To be done -
Output every entry exactly as written, skipping any pictures.
◆ ◆ ◆ ◆ ◆ ◆ ◆
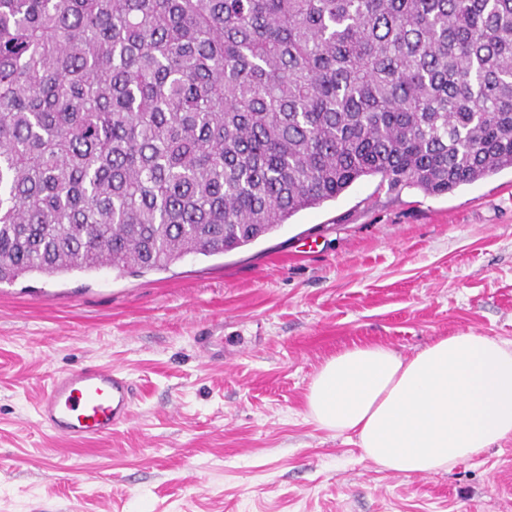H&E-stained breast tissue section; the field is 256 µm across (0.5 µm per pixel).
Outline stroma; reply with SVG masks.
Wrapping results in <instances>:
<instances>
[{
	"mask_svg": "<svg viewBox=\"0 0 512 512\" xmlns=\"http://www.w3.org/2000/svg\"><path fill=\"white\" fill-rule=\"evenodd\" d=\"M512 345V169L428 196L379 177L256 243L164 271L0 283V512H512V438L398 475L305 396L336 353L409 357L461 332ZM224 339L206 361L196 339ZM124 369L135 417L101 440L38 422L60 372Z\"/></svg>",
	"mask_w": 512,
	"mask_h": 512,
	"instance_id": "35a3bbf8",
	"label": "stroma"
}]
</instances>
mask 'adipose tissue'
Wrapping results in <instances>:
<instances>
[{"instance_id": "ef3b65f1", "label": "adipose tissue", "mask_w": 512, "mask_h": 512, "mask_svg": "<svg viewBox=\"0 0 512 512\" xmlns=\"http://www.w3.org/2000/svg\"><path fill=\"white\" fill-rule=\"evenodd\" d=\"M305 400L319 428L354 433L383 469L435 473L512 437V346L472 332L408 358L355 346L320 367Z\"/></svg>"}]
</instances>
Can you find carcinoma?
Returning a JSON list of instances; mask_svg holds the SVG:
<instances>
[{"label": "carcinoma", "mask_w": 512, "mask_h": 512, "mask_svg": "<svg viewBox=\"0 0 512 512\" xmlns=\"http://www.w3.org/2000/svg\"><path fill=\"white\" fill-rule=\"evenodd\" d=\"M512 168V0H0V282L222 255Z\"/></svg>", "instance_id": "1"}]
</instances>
◆ ◆ ◆ ◆ ◆ ◆ ◆
Task solution -
H&E-stained breast tissue section; the field is 256 µm across (0.5 µm per pixel).
Outline stroma; reply with SVG masks.
Wrapping results in <instances>:
<instances>
[{
	"mask_svg": "<svg viewBox=\"0 0 512 512\" xmlns=\"http://www.w3.org/2000/svg\"><path fill=\"white\" fill-rule=\"evenodd\" d=\"M512 345V169L428 196L379 177L256 243L164 271L0 283V512H512V438L398 475L305 396L336 353L409 357L461 332ZM224 339L206 361L196 339ZM124 369L135 417L101 440L38 422L60 372Z\"/></svg>",
	"mask_w": 512,
	"mask_h": 512,
	"instance_id": "35a3bbf8",
	"label": "stroma"
}]
</instances>
mask 'adipose tissue'
Wrapping results in <instances>:
<instances>
[{"instance_id": "ef3b65f1", "label": "adipose tissue", "mask_w": 512, "mask_h": 512, "mask_svg": "<svg viewBox=\"0 0 512 512\" xmlns=\"http://www.w3.org/2000/svg\"><path fill=\"white\" fill-rule=\"evenodd\" d=\"M305 400L319 428L354 433L383 469L435 473L512 437V346L472 332L408 358L355 346L320 367Z\"/></svg>"}]
</instances>
Can you find carcinoma?
Returning a JSON list of instances; mask_svg holds the SVG:
<instances>
[{"label": "carcinoma", "mask_w": 512, "mask_h": 512, "mask_svg": "<svg viewBox=\"0 0 512 512\" xmlns=\"http://www.w3.org/2000/svg\"><path fill=\"white\" fill-rule=\"evenodd\" d=\"M512 168V0H0V282L222 255Z\"/></svg>", "instance_id": "1"}]
</instances>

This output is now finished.